*** Opening of Data for the task ***

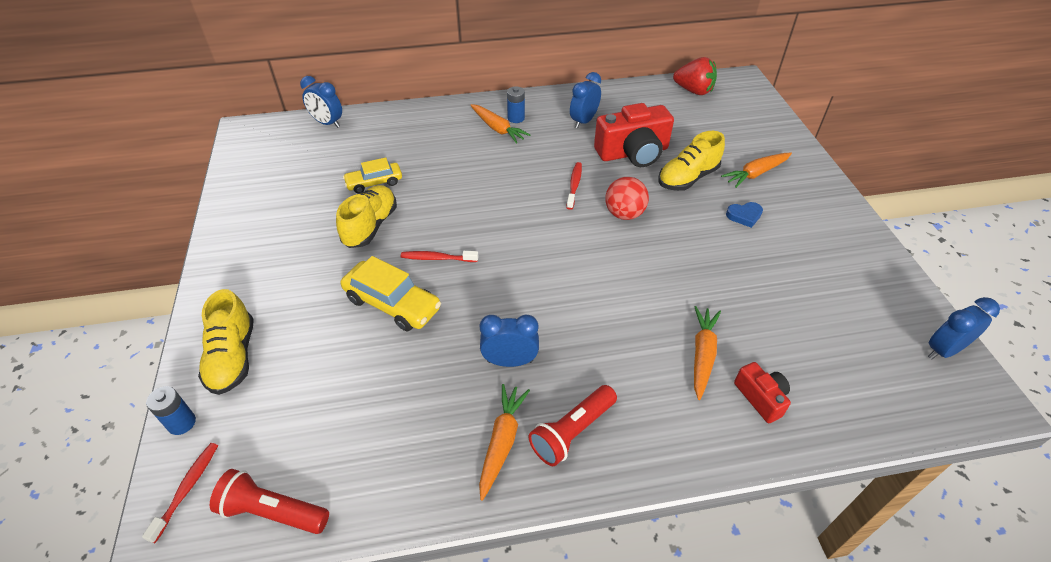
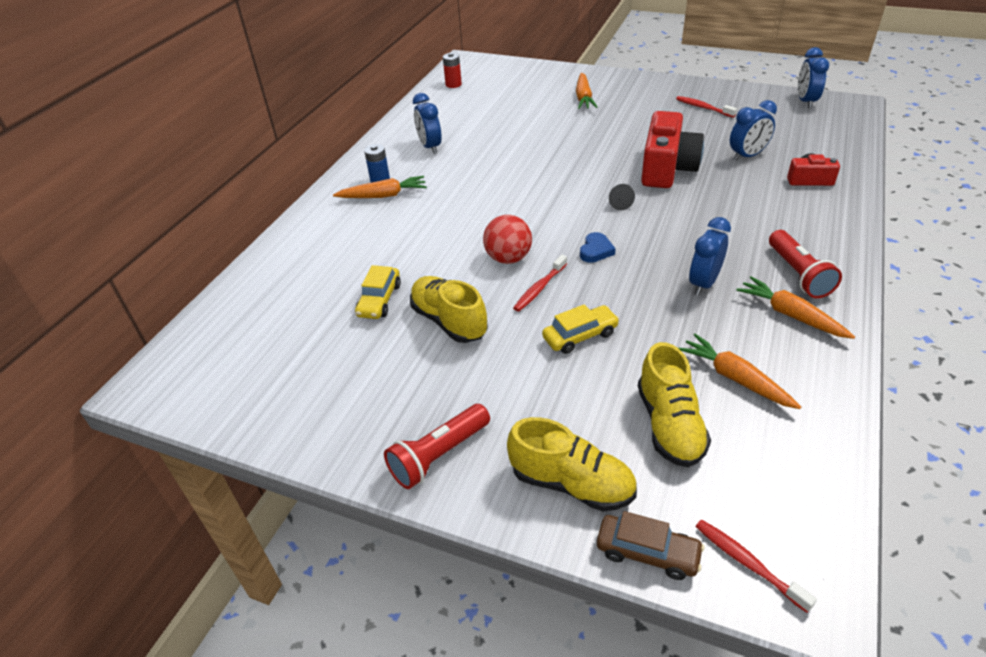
camera: 55 degrees left, 5 degrees down
(181, 423) = (647, 552): blue battery -> brown car
(272, 512) = (806, 492): red flashlight -> red flashlight (439, 456)
(327, 123) = (225, 309): blue clock -> blue clock (747, 156)
(392, 304) = (580, 336): yellow car -> yellow car, size x0.65
(574, 185) = (513, 180): red toothbrush -> red toothbrush (703, 108)
(593, 262) = (619, 203): none -> black cone
(624, 214) = (574, 169): red ball -> red ball (508, 258)
(633, 153) = (501, 138): red camera -> red camera (667, 168)
(687, 178) = (559, 126): yellow shoe -> yellow shoe (669, 425)
(693, 91) = (453, 84): red strawberry -> red battery
(702, 354) = (755, 188): orange carrot -> orange carrot (735, 378)
(744, 216) = (625, 119): blue heart -> blue heart (596, 250)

*** Close of Data for the task ***

• [Exercise goal]: The records above are to be repeated exactly, with every picture removed from the copy.

• [Reply to the exercise]:
camera: 55 degrees left, 5 degrees down
(181, 423) = (647, 552): blue battery -> brown car
(272, 512) = (806, 492): red flashlight -> red flashlight (439, 456)
(327, 123) = (225, 309): blue clock -> blue clock (747, 156)
(392, 304) = (580, 336): yellow car -> yellow car, size x0.65
(574, 185) = (513, 180): red toothbrush -> red toothbrush (703, 108)
(593, 262) = (619, 203): none -> black cone
(624, 214) = (574, 169): red ball -> red ball (508, 258)
(633, 153) = (501, 138): red camera -> red camera (667, 168)
(687, 178) = (559, 126): yellow shoe -> yellow shoe (669, 425)
(693, 91) = (453, 84): red strawberry -> red battery
(702, 354) = (755, 188): orange carrot -> orange carrot (735, 378)
(744, 216) = (625, 119): blue heart -> blue heart (596, 250)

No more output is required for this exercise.